-- START --

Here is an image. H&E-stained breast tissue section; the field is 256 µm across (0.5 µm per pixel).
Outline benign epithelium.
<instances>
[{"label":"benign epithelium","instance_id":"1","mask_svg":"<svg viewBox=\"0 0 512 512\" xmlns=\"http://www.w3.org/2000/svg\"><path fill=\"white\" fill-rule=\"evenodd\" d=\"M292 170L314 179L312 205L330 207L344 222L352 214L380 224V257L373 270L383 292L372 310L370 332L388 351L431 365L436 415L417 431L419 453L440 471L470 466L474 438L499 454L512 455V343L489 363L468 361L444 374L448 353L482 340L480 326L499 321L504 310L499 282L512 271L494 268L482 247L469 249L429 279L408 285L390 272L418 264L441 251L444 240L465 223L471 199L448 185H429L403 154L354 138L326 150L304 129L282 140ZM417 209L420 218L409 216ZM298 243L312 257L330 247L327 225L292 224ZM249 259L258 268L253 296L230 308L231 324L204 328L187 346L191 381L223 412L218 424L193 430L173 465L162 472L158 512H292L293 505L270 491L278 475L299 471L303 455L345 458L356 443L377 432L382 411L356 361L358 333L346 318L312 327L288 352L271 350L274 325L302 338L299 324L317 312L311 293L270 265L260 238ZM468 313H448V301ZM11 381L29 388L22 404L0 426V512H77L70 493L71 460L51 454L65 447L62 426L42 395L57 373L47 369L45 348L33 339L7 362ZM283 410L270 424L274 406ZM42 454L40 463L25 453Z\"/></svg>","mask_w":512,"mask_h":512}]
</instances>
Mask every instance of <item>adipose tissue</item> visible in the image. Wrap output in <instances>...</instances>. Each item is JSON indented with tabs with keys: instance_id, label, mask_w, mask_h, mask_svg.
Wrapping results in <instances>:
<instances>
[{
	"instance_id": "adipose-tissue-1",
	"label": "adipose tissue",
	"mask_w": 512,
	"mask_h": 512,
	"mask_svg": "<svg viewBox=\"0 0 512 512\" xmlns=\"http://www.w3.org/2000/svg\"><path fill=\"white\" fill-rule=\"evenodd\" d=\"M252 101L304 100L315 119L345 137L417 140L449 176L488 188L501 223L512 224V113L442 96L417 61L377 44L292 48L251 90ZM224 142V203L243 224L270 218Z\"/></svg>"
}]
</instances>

-- END --

● Stated task
Make a verbatim copy of every entry shown above.

● Reply to the task
Here is an image. H&E-stained breast tissue section; the field is 256 µm across (0.5 µm per pixel).
Outline benign epithelium.
<instances>
[{"label":"benign epithelium","instance_id":"1","mask_svg":"<svg viewBox=\"0 0 512 512\" xmlns=\"http://www.w3.org/2000/svg\"><path fill=\"white\" fill-rule=\"evenodd\" d=\"M292 170L314 179L312 205L330 207L344 222L352 214L380 224V257L373 270L383 292L372 310L370 332L388 351L431 365L436 415L417 431L419 453L440 471L470 466L474 438L499 454L512 455V343L489 363L468 361L444 374L448 353L482 340L480 326L499 321L504 310L499 282L512 271L494 268L482 247L469 249L429 279L408 285L390 272L418 264L441 251L444 240L465 223L471 199L448 185H429L403 154L354 138L326 150L304 129L282 140ZM417 209L420 218L409 216ZM298 243L312 257L330 247L327 225L292 224ZM249 259L258 268L253 296L230 308L231 324L204 328L187 346L191 381L223 412L218 424L193 430L173 465L162 472L158 512H292L293 505L270 491L278 475L299 471L303 455L345 458L356 443L377 432L382 411L356 361L358 333L346 318L312 327L288 352L271 350L274 325L302 338L299 324L317 312L311 293L270 265L260 238ZM468 313H448V301ZM11 381L29 388L22 404L0 426V512H77L70 493L71 460L51 454L65 447L62 426L42 395L57 373L47 369L45 348L33 339L7 362ZM283 410L270 424L274 406ZM42 454L40 463L25 453Z\"/></svg>","mask_w":512,"mask_h":512}]
</instances>
Mask every instance of <item>adipose tissue</item> visible in the image. Wrap output in <instances>...</instances>. Each item is JSON indented with tabs with keys: instance_id, label, mask_w, mask_h, mask_svg.
Wrapping results in <instances>:
<instances>
[{
	"instance_id": "adipose-tissue-1",
	"label": "adipose tissue",
	"mask_w": 512,
	"mask_h": 512,
	"mask_svg": "<svg viewBox=\"0 0 512 512\" xmlns=\"http://www.w3.org/2000/svg\"><path fill=\"white\" fill-rule=\"evenodd\" d=\"M252 101L304 100L315 119L345 137L417 140L449 176L488 188L501 223L512 224V113L442 96L417 61L377 44L292 48L251 90ZM224 142V203L243 224L270 218Z\"/></svg>"
}]
</instances>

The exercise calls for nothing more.